### Work to be completed
Exactly as they appear, output all of the records. Skip any images.

### Records for the task
--- START ---

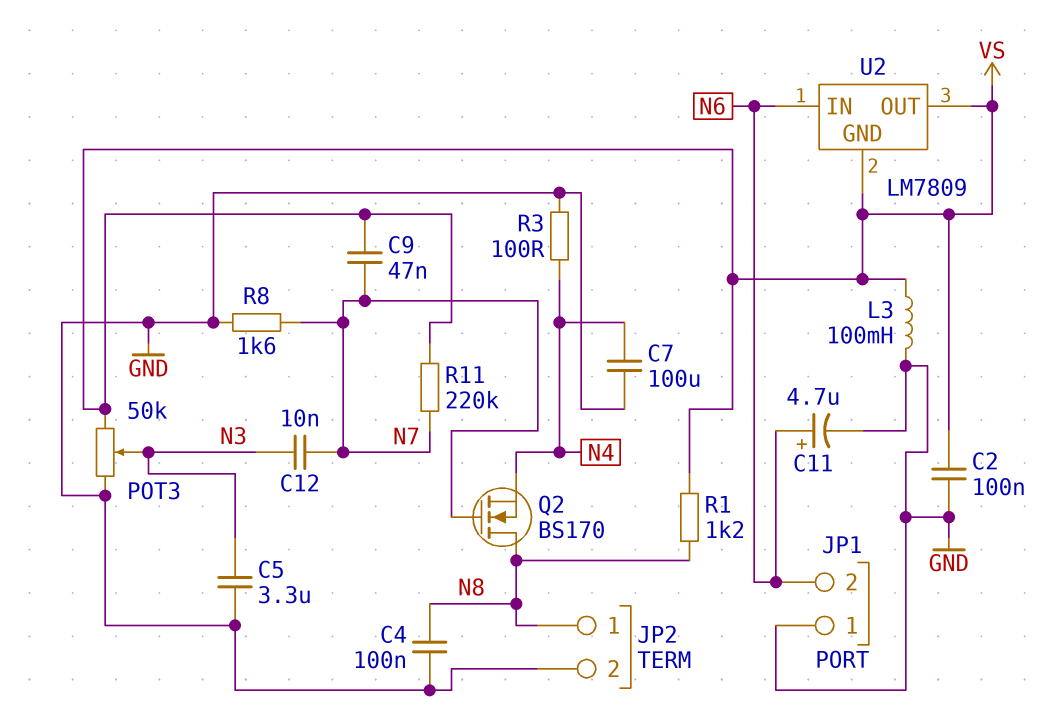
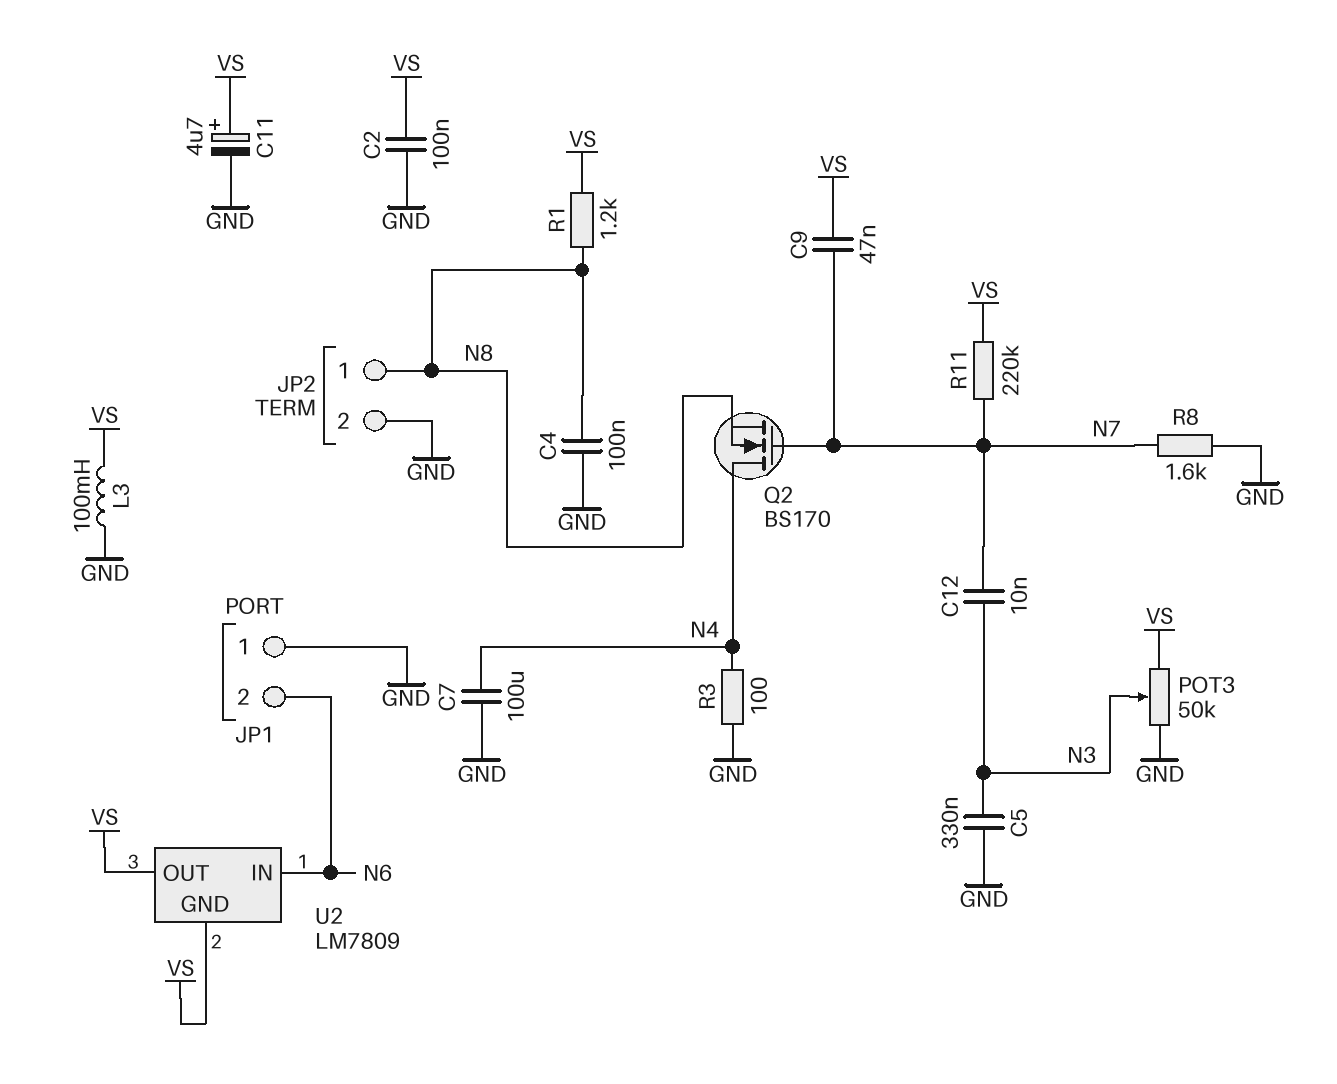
C5: 3.3uF (GND, N3) -> 330nF (GND, N3)
C11: 4.7uF (plus N6, minus GND) -> 4.7uF (plus VS, minus GND)
Q2: NMOS BS170 (G N7, D N8, S N4) -> NMOS BS170 (G N7, D N4, S N8)

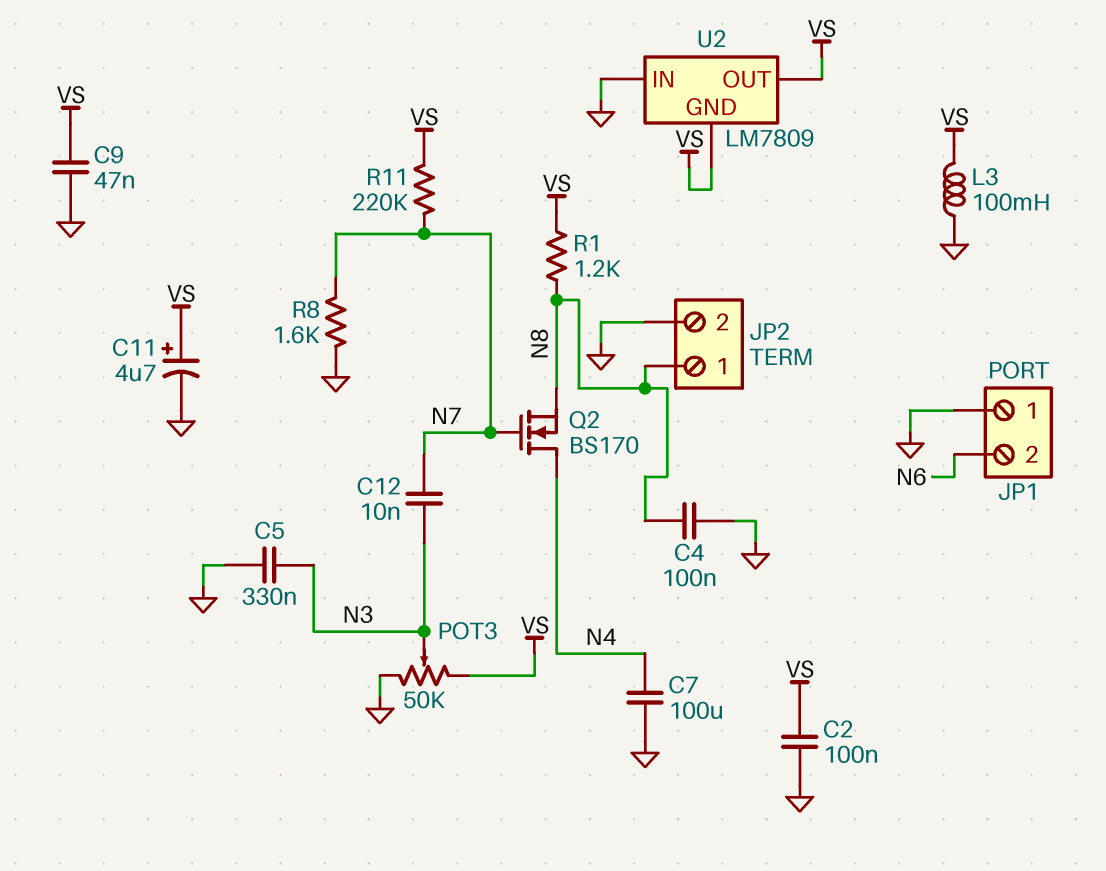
C9: 47nF (N7, VS) -> 47nF (GND, VS)
R3: 100 (GND, N4) -> none
U2 pin IN: N6 -> GND

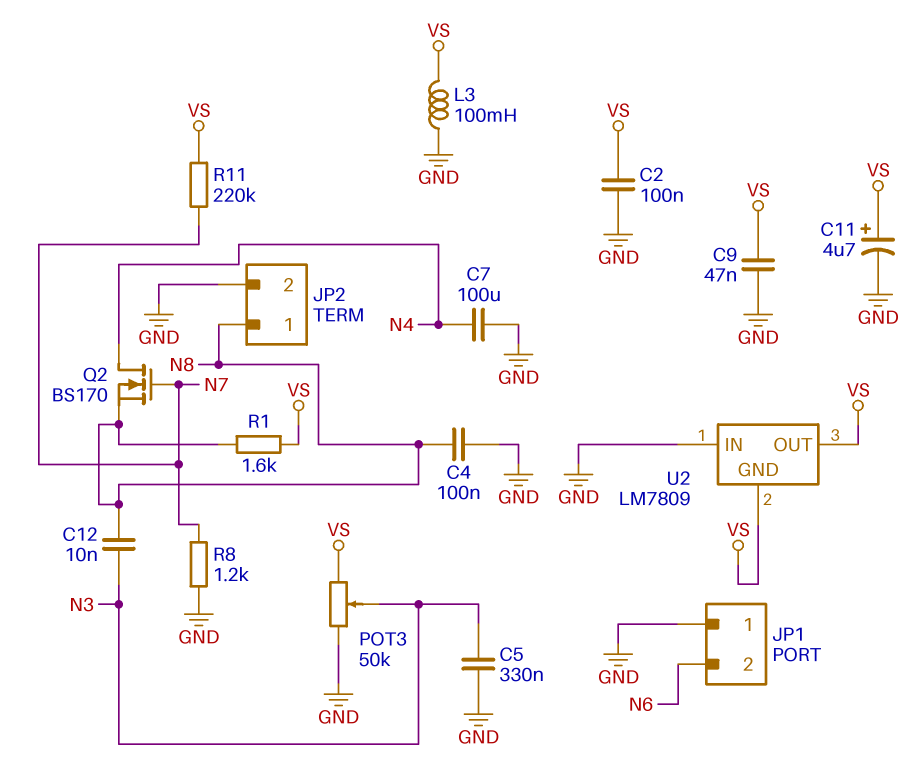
C12: 10nF (N3, N7) -> 10nF (N3, N8)
R1: 1.2k (N8, VS) -> 1.6k (N8, VS)
R8: 1.6k (GND, N7) -> 1.2k (GND, N7)

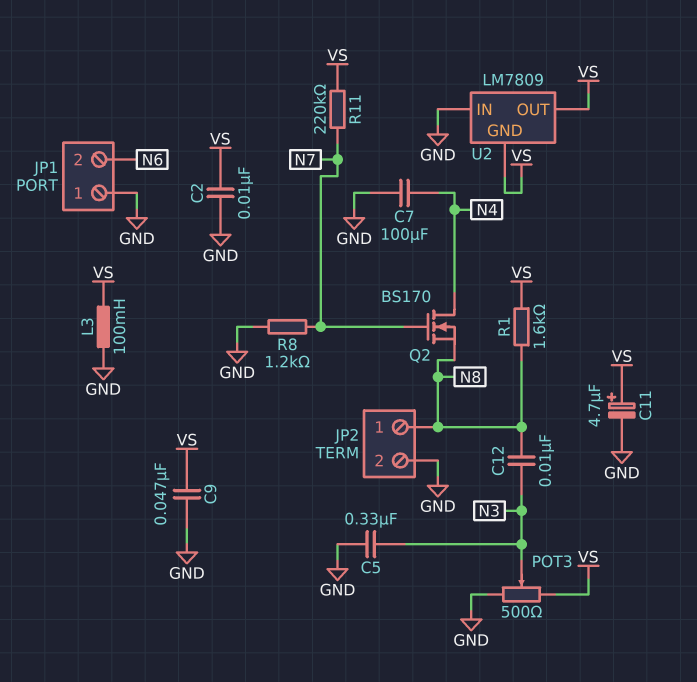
C2: 100nF (GND, VS) -> 10nF (GND, VS)
C4: 100nF (GND, N8) -> none
POT3: 50k (GND, VS, wiper N3) -> 500 (GND, VS, wiper N3)

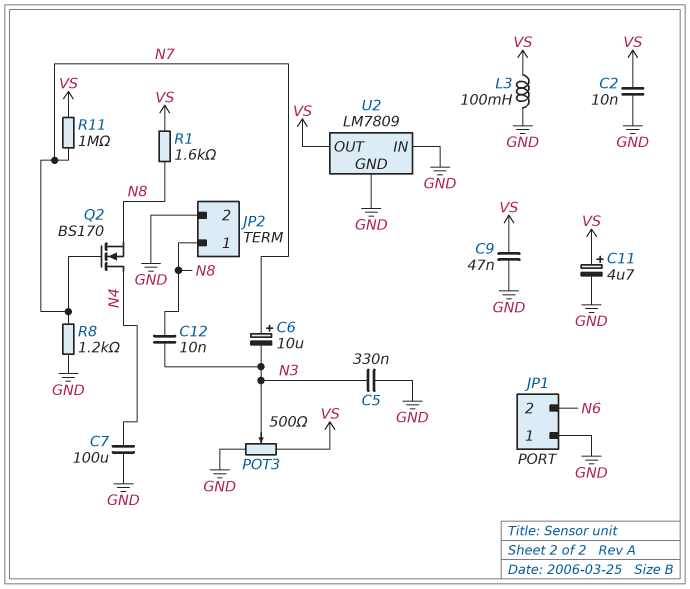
C6: none -> 10uF (plus N7, minus N3)
R11: 220k (N7, VS) -> 1M (N7, VS)
U2 pin GND: VS -> GND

--- END ---

### Solution to the problem
C5: 3.3uF (GND, N3) -> 330nF (GND, N3)
C11: 4.7uF (plus N6, minus GND) -> 4.7uF (plus VS, minus GND)
Q2: NMOS BS170 (G N7, D N8, S N4) -> NMOS BS170 (G N7, D N4, S N8)

C9: 47nF (N7, VS) -> 47nF (GND, VS)
R3: 100 (GND, N4) -> none
U2 pin IN: N6 -> GND

C12: 10nF (N3, N7) -> 10nF (N3, N8)
R1: 1.2k (N8, VS) -> 1.6k (N8, VS)
R8: 1.6k (GND, N7) -> 1.2k (GND, N7)

C2: 100nF (GND, VS) -> 10nF (GND, VS)
C4: 100nF (GND, N8) -> none
POT3: 50k (GND, VS, wiper N3) -> 500 (GND, VS, wiper N3)

C6: none -> 10uF (plus N7, minus N3)
R11: 220k (N7, VS) -> 1M (N7, VS)
U2 pin GND: VS -> GND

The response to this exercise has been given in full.